[Excerpts from a dataset]
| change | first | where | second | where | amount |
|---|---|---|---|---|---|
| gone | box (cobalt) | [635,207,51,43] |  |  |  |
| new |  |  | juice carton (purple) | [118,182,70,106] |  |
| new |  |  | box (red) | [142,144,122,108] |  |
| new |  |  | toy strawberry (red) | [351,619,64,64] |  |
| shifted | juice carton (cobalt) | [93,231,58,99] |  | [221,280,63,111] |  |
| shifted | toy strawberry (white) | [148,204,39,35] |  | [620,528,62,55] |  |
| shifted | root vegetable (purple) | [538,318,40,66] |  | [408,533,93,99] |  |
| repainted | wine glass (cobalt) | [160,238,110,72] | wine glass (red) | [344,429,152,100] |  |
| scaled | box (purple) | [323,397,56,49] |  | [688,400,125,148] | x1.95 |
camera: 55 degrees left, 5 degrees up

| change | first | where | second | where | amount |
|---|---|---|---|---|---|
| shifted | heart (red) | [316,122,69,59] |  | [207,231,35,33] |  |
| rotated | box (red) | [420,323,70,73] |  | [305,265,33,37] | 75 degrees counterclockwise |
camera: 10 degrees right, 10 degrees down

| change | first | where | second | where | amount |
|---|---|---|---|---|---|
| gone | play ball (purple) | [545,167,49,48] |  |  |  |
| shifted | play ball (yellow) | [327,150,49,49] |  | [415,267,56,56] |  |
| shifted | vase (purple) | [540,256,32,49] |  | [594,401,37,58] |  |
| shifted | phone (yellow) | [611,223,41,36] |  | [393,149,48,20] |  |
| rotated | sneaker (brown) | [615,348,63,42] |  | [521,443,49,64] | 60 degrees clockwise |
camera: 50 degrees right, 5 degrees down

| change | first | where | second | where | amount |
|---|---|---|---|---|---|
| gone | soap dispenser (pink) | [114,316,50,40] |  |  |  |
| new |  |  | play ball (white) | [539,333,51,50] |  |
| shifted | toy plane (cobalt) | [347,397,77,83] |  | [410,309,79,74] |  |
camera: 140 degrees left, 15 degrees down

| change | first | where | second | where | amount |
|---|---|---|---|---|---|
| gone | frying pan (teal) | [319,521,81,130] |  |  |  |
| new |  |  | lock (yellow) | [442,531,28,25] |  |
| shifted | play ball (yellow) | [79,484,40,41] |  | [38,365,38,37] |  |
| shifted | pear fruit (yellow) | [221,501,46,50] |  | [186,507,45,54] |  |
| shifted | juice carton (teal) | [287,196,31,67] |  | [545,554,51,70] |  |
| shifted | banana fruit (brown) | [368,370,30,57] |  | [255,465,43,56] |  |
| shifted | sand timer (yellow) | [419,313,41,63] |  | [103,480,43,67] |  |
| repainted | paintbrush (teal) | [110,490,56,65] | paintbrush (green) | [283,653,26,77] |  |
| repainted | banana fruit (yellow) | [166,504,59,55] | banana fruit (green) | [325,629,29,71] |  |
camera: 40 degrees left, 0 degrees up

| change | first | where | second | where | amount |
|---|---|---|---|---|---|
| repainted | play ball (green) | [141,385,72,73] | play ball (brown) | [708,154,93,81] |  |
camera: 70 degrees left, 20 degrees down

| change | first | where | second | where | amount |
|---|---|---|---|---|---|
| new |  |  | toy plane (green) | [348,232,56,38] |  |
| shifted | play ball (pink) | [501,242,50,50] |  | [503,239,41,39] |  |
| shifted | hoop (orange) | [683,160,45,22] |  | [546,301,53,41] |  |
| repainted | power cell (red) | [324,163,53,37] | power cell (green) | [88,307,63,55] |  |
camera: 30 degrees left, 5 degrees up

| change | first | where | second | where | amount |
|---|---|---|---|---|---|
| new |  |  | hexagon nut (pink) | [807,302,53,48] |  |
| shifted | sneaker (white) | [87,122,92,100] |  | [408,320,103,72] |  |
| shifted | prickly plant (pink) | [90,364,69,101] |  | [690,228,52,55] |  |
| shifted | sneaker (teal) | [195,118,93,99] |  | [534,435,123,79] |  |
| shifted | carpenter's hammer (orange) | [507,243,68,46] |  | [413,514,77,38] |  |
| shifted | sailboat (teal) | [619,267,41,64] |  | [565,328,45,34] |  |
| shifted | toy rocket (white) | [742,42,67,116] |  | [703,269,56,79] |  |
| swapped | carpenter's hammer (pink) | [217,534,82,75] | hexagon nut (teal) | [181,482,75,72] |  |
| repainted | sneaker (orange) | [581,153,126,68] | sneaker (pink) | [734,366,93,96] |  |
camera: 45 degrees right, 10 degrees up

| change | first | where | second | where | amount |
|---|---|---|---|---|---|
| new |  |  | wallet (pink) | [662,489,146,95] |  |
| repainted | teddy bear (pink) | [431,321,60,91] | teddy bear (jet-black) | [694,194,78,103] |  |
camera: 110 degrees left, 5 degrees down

PROBLEM: Each line of the records above, from the first through the one containing "repainted | wine", is to be retyped exactly; no other line belongs.

SOLUTION TO THE EXERCISE:
| change | first | where | second | where | amount |
|---|---|---|---|---|---|
| gone | box (cobalt) | [635,207,51,43] |  |  |  |
| new |  |  | juice carton (purple) | [118,182,70,106] |  |
| new |  |  | box (red) | [142,144,122,108] |  |
| new |  |  | toy strawberry (red) | [351,619,64,64] |  |
| shifted | juice carton (cobalt) | [93,231,58,99] |  | [221,280,63,111] |  |
| shifted | toy strawberry (white) | [148,204,39,35] |  | [620,528,62,55] |  |
| shifted | root vegetable (purple) | [538,318,40,66] |  | [408,533,93,99] |  |
| repainted | wine glass (cobalt) | [160,238,110,72] | wine glass (red) | [344,429,152,100] |  |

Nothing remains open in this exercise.